--- SUPPLIED MATERIAL ---

= = = = =

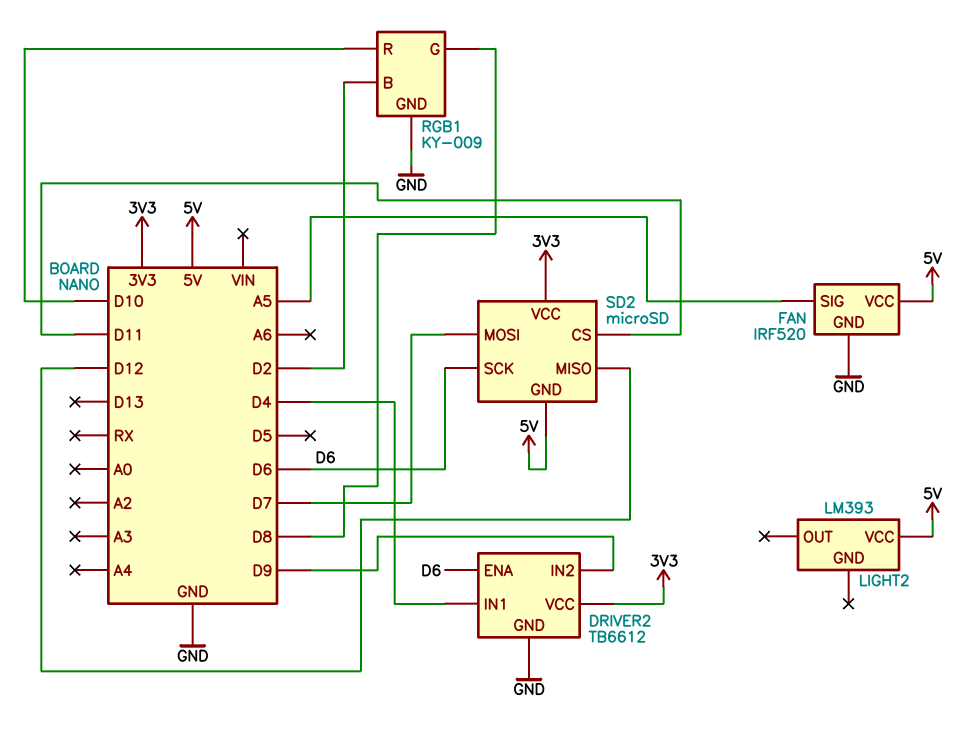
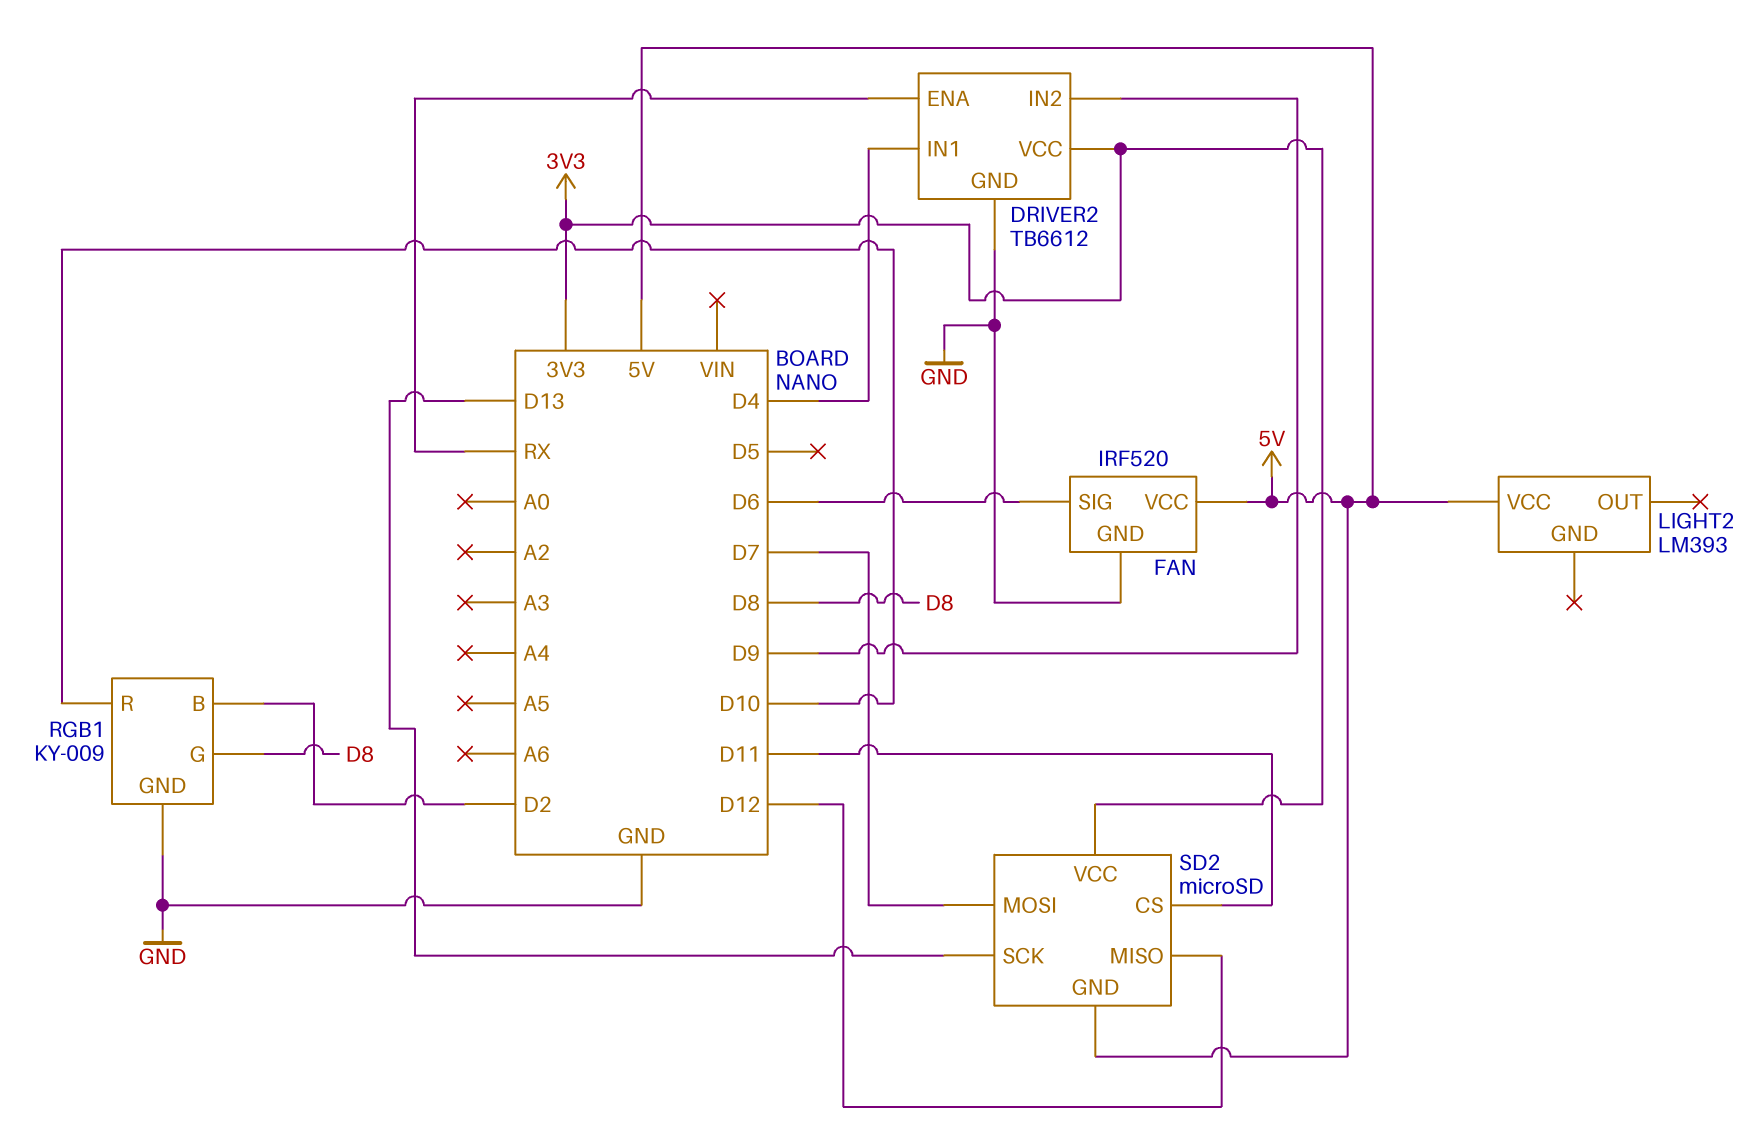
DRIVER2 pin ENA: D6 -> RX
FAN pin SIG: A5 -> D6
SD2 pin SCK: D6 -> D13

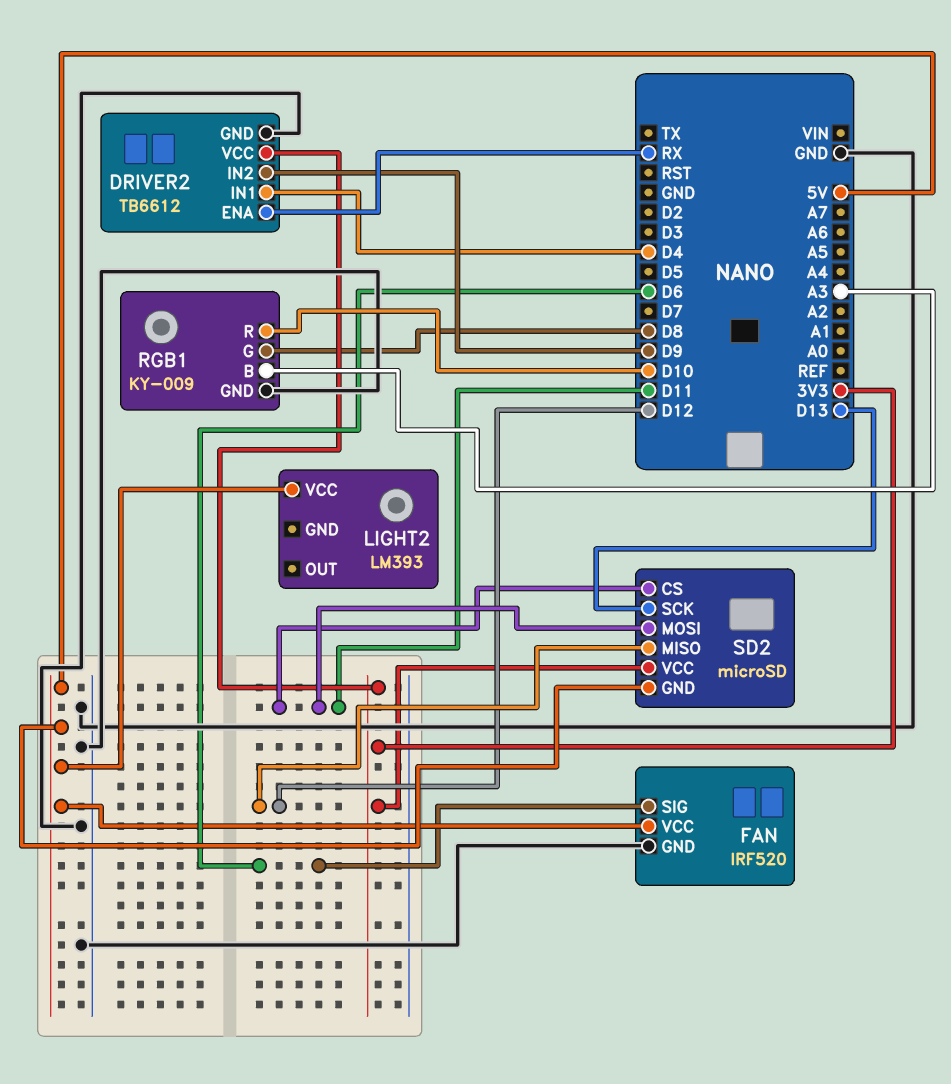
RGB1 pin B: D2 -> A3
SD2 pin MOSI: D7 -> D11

= = = = =

--- PROBLEM DESCRIPTION ---
For this exercise, reproduce the data above exactly from the line containing "SD2 pin SCK: D6 -> D13" through its final line, both ends included, with no pictures in the copy.

--- OUTPUT OF THE EXERCISE ---
SD2 pin SCK: D6 -> D13

RGB1 pin B: D2 -> A3
SD2 pin MOSI: D7 -> D11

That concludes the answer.